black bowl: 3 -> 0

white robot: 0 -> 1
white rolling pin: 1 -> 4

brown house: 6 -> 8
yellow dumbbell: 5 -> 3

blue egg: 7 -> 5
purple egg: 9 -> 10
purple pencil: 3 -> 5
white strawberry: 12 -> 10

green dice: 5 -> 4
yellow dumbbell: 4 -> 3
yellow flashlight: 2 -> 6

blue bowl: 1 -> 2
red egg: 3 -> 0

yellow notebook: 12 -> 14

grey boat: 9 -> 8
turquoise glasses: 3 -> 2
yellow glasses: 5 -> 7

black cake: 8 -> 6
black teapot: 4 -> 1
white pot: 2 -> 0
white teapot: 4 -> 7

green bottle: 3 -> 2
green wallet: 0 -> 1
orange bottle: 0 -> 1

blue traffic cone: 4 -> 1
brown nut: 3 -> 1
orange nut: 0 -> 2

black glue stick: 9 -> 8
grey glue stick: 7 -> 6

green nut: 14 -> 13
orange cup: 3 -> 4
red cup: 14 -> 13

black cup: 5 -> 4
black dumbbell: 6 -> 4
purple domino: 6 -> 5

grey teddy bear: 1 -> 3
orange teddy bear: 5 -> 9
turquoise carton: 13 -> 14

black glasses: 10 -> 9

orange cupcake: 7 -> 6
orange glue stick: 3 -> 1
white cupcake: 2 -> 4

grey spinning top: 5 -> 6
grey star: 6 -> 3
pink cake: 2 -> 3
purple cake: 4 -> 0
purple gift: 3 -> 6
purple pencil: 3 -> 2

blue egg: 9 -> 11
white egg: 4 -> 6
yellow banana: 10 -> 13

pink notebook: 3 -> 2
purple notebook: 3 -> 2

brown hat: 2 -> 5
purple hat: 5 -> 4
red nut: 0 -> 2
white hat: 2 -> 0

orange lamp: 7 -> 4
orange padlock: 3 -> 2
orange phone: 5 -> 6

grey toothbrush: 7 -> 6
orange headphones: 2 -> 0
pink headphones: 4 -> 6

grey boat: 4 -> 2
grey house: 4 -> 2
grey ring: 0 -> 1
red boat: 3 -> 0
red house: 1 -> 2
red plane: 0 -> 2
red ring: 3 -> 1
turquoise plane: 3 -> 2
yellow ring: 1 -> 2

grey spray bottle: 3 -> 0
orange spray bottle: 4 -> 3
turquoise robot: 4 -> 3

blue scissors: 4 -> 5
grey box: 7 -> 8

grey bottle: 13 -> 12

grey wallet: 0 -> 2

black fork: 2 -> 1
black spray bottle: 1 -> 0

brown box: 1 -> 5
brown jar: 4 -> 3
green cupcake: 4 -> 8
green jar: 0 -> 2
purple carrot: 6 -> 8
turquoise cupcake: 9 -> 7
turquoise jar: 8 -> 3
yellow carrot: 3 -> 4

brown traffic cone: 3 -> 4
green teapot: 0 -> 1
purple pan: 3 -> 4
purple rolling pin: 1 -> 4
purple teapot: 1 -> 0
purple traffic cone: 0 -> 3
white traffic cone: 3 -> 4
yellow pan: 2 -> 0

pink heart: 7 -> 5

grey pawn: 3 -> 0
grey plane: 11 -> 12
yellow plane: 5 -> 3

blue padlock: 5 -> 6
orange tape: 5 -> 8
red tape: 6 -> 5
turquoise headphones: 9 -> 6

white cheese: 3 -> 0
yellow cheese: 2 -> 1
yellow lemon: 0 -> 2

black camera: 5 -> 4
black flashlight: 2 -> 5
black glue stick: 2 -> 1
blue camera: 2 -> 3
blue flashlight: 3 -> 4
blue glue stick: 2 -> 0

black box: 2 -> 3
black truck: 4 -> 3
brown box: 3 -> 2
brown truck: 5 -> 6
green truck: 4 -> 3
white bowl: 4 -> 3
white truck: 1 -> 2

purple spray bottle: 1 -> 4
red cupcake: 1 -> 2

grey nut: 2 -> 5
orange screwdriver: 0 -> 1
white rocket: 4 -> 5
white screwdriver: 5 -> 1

-- -- --

▶ _TO DO_:
Counting only the lines that include "glasses", state how many there are in the entries, and nothing else.

▶ _THE COMPLETED TASK_:
3